§ ITEMS:
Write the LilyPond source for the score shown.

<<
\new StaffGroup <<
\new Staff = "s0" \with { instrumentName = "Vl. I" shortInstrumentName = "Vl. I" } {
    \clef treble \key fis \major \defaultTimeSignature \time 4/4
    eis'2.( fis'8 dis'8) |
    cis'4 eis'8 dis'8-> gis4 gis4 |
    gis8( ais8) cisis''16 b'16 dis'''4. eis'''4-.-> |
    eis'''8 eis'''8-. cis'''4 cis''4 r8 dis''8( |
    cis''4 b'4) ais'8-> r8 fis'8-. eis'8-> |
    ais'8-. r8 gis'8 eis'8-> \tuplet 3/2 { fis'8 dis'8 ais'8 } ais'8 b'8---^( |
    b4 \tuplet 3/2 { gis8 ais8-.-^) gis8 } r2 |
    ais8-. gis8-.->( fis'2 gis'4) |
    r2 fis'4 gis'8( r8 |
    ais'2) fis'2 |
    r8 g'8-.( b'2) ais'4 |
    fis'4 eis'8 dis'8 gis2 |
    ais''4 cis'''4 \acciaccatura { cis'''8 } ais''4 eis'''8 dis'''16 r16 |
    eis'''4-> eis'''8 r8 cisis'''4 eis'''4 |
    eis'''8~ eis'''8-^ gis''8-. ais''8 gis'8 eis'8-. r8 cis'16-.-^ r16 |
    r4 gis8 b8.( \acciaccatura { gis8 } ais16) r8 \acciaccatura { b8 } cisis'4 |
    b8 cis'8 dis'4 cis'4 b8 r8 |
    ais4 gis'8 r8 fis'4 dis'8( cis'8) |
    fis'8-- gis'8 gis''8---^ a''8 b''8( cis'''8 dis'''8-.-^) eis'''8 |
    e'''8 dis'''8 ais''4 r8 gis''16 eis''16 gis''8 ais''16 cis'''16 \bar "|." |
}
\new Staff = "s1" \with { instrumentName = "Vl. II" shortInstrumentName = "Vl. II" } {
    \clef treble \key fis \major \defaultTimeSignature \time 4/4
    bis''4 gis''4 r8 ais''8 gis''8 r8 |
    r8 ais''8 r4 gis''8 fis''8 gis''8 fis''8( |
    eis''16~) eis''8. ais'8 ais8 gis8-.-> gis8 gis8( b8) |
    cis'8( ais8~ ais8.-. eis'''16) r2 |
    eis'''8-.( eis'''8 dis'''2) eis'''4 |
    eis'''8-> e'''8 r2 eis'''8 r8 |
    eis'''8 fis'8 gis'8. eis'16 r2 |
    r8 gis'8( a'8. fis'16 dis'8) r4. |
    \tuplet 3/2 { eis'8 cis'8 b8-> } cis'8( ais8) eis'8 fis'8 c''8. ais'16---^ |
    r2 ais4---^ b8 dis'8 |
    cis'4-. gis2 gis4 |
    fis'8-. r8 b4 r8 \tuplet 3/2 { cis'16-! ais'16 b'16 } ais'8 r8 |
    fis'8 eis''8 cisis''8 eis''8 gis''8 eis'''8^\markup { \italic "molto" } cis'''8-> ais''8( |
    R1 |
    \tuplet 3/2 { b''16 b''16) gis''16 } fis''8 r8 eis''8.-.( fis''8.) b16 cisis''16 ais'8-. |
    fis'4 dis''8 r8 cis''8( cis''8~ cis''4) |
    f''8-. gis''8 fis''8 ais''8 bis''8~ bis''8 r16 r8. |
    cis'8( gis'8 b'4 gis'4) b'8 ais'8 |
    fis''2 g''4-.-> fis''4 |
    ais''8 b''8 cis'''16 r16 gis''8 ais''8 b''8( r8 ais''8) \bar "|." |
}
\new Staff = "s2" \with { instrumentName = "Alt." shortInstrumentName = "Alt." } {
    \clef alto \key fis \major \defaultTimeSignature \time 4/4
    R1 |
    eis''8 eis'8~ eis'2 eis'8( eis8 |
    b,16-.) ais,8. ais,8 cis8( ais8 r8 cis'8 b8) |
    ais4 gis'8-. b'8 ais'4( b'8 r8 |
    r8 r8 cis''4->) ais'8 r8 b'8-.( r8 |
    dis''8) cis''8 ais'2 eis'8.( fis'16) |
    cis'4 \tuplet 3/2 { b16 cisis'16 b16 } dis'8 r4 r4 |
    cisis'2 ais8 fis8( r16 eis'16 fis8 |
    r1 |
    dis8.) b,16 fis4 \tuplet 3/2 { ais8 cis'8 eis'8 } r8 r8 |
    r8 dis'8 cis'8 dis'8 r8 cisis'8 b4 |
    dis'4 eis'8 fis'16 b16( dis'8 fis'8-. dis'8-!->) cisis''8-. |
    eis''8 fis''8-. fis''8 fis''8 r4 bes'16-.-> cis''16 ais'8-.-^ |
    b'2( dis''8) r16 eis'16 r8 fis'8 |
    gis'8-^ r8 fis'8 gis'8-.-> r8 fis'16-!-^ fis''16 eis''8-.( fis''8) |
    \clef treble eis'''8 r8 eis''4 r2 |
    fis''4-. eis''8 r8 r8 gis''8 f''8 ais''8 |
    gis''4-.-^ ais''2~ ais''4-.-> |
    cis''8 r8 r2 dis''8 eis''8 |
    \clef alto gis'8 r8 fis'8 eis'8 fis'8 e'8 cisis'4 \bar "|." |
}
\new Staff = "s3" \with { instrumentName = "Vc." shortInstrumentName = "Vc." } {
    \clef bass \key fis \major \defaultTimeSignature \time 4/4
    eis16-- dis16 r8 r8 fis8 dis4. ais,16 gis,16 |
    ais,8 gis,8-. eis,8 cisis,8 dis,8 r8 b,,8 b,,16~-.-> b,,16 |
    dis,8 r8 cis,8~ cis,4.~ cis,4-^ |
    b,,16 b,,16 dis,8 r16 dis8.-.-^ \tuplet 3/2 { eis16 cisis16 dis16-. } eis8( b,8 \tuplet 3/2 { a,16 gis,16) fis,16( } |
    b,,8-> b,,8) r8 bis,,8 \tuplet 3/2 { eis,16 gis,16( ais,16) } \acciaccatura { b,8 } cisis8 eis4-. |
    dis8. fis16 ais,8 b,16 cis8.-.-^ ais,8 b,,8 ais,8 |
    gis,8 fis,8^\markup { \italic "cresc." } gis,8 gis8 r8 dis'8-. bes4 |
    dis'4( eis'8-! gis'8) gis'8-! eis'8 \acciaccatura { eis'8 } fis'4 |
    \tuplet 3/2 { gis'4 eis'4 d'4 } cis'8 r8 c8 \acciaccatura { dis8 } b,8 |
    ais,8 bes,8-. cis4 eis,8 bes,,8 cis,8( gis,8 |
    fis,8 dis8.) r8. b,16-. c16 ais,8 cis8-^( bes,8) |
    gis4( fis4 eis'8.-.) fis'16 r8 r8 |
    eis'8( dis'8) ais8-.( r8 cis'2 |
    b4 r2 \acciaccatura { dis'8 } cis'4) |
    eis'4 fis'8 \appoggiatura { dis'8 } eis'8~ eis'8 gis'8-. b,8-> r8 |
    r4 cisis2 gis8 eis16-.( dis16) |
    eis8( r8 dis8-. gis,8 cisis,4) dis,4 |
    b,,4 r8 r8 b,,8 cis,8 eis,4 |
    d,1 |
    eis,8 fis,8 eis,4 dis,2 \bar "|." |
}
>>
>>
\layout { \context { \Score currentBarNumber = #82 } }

§ TASK PROMPT: Which lines in the entries above contain the word "major" with its case matched exactly? List every one of them in full.

§ ANSWER FOR THE TASK:
    \clef treble \key fis \major \defaultTimeSignature \time 4/4
    \clef treble \key fis \major \defaultTimeSignature \time 4/4
    \clef alto \key fis \major \defaultTimeSignature \time 4/4
    \clef bass \key fis \major \defaultTimeSignature \time 4/4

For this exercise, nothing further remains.